> [Material for this exercise]
□ □ □ □
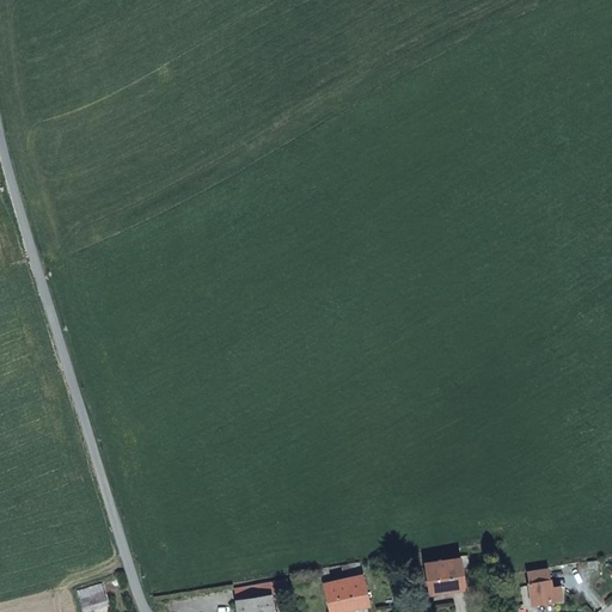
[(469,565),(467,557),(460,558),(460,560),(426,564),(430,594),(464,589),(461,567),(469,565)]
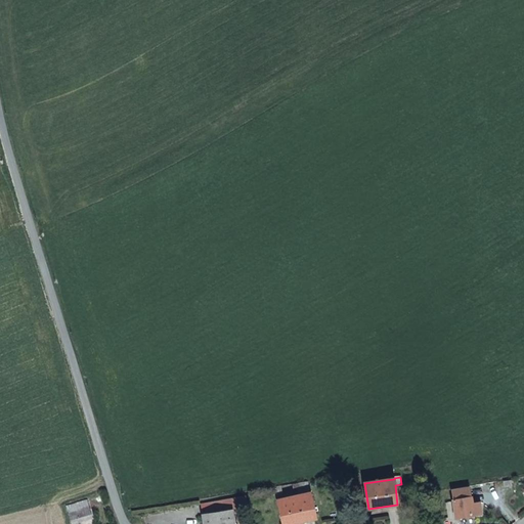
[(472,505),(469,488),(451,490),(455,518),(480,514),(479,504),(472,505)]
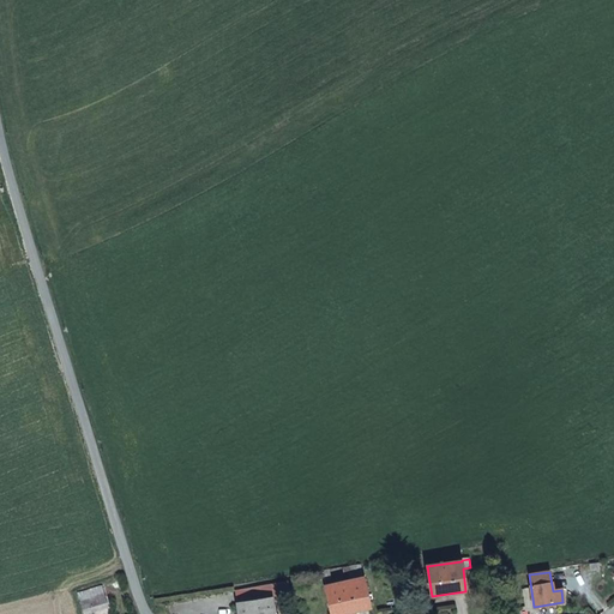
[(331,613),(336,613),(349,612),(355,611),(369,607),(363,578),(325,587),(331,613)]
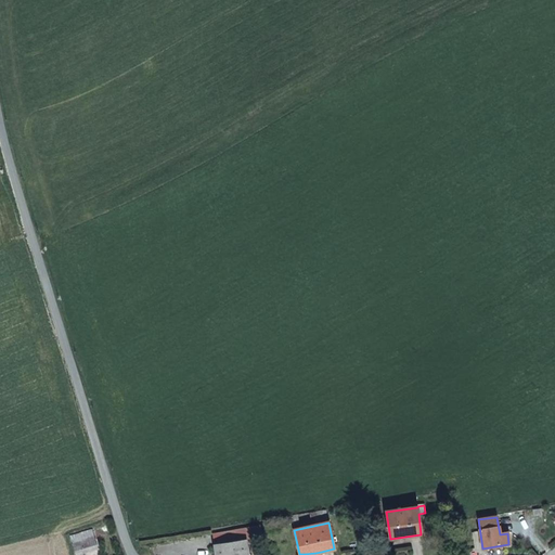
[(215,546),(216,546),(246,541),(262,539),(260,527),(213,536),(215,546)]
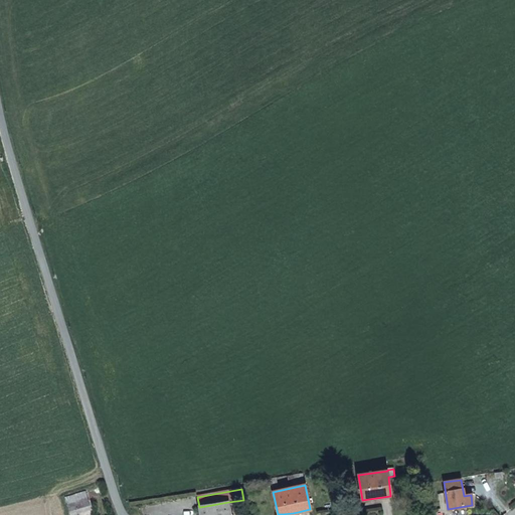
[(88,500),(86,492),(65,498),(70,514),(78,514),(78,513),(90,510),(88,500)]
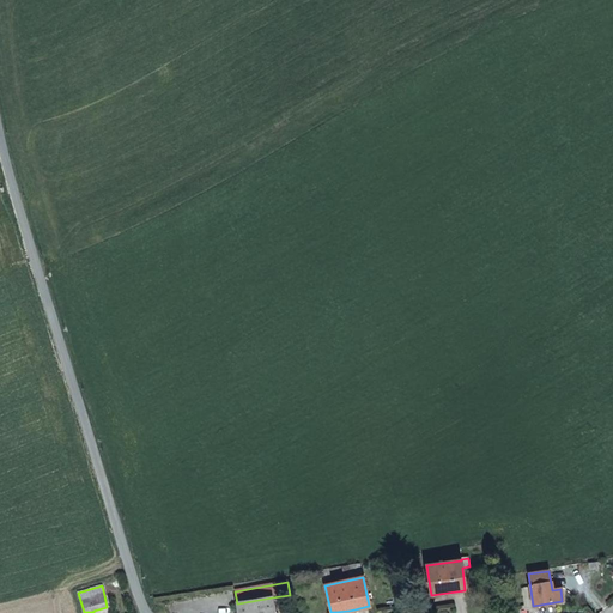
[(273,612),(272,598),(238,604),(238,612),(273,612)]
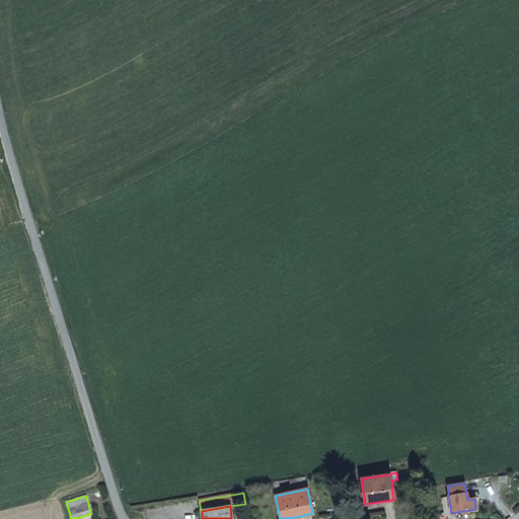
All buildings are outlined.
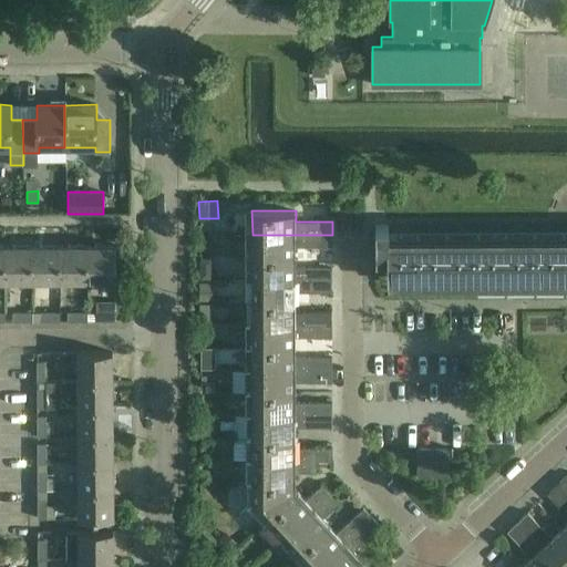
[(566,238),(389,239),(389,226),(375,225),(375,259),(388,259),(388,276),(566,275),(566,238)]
□ □ □ □
> [Activity]
Your task is to reproduce the entries above word for word, from the first line through the line with "All buildings are outlined.", and please leave out any pictures.

> [Problem solution]
[(469,565),(467,557),(460,558),(460,560),(426,564),(430,594),(464,589),(461,567),(469,565)]
[(472,505),(469,488),(451,490),(455,518),(480,514),(479,504),(472,505)]
[(331,613),(336,613),(349,612),(355,611),(369,607),(363,578),(325,587),(331,613)]
[(215,546),(216,546),(246,541),(262,539),(260,527),(213,536),(215,546)]
[(88,500),(86,492),(65,498),(70,514),(78,514),(78,513),(90,510),(88,500)]
[(273,612),(272,598),(238,604),(238,612),(273,612)]
All buildings are outlined.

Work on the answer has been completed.